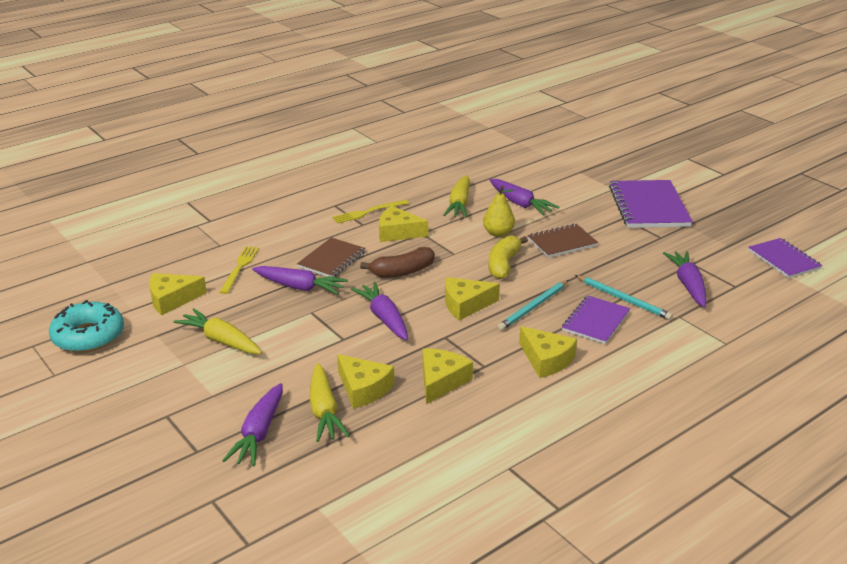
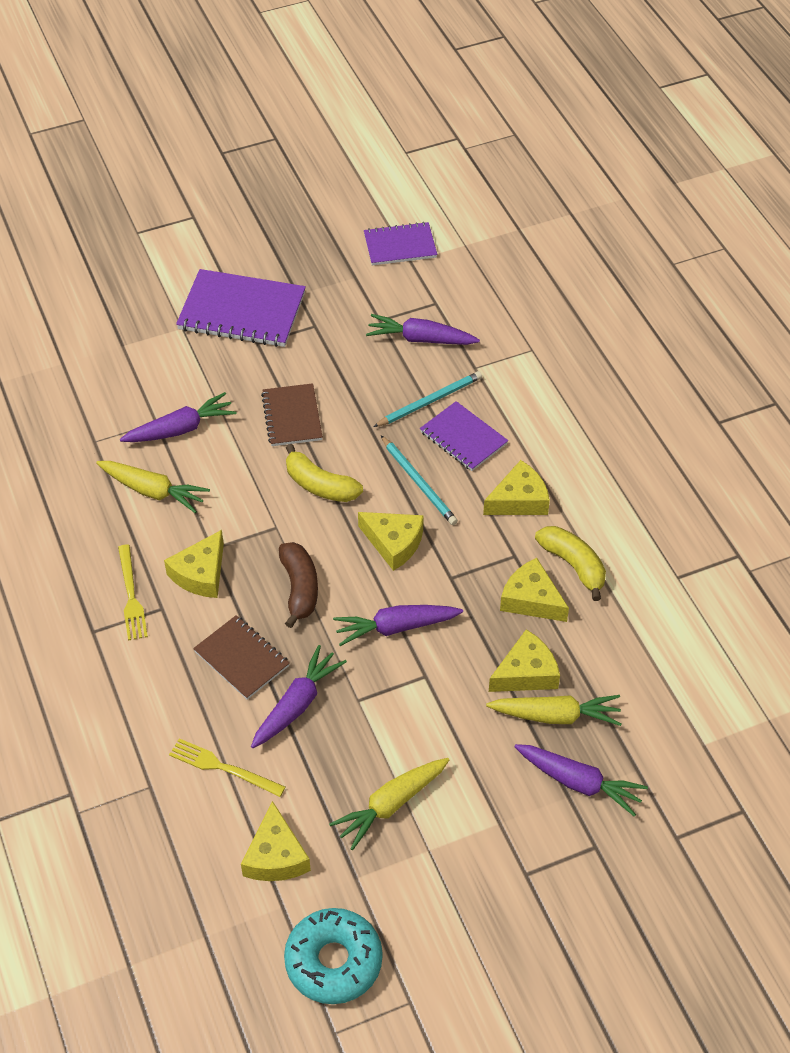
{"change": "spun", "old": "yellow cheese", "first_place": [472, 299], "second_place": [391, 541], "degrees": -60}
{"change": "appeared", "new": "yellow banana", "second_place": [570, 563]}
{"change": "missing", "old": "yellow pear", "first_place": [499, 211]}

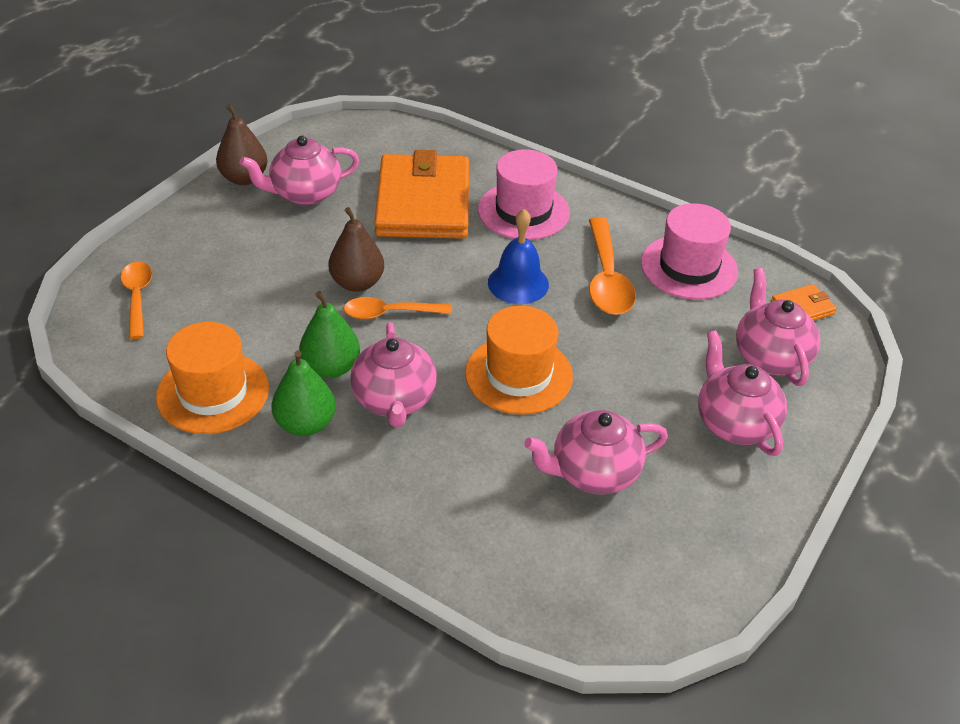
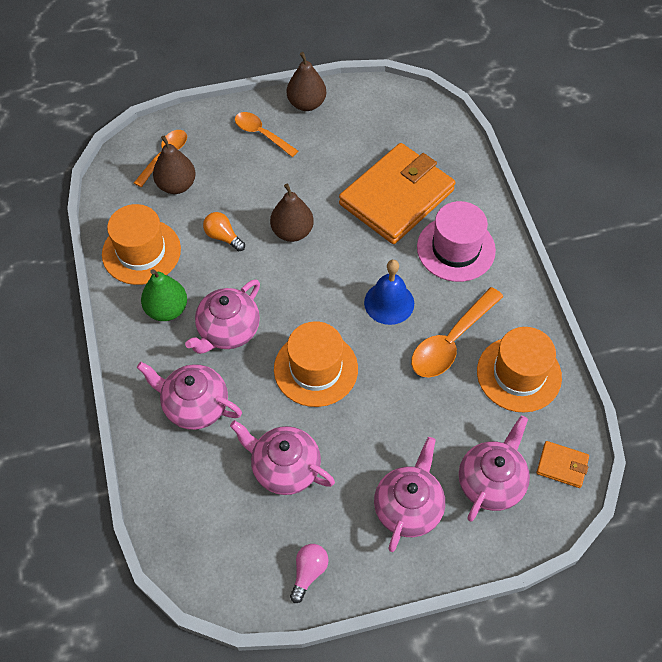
{"change": "relocated", "old": "pink teapot", "first_place": [300, 170], "second_place": [189, 396]}
{"change": "appeared", "new": "brown pear", "second_place": [174, 164]}
{"change": "appeared", "new": "orange light bulb", "second_place": [224, 231]}
{"change": "relocated", "old": "orange spoon", "first_place": [397, 308], "second_place": [266, 134]}
{"change": "appeared", "new": "pink light bulb", "second_place": [309, 573]}
{"change": "colour", "old": "pink hat", "new": "orange hat", "first_place": [689, 251], "second_place": [519, 370]}
{"change": "missing", "old": "green pear", "first_place": [329, 334]}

========================================================================

Please state how many lines in the data contain the word "bulb", giving only that number.

2